● Written request
Copy word for word everything from the line containing "Boy (362, 20)", including that line, down through the end of the data below. Leave the pictures out of your answer.
........
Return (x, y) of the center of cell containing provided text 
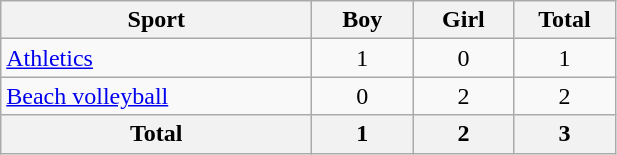
Boy (362, 20)
Beach volleyball (156, 96)
Athletics (156, 58)
Girl (464, 20)
3 (564, 134)
Sport (156, 20)
Detect which cell encompasses the target text, then output its (X, Y) center coordinate. 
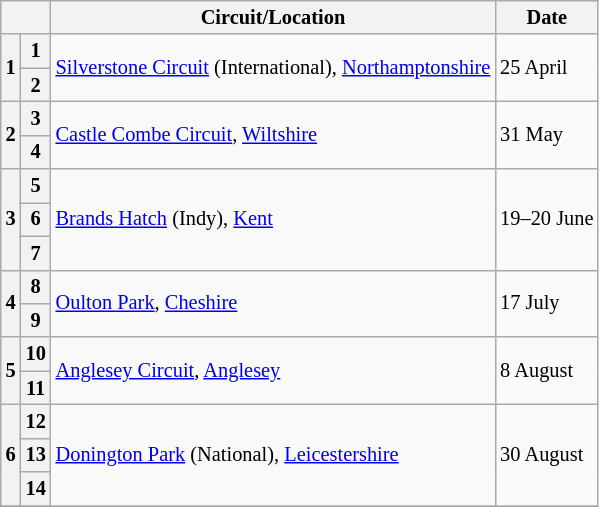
........
● Problem solution
Boy (362, 20)
Beach volleyball (156, 96)
Athletics (156, 58)
Girl (464, 20)
3 (564, 134)
Sport (156, 20)
Detect which cell encompasses the target text, then output its (X, Y) center coordinate. 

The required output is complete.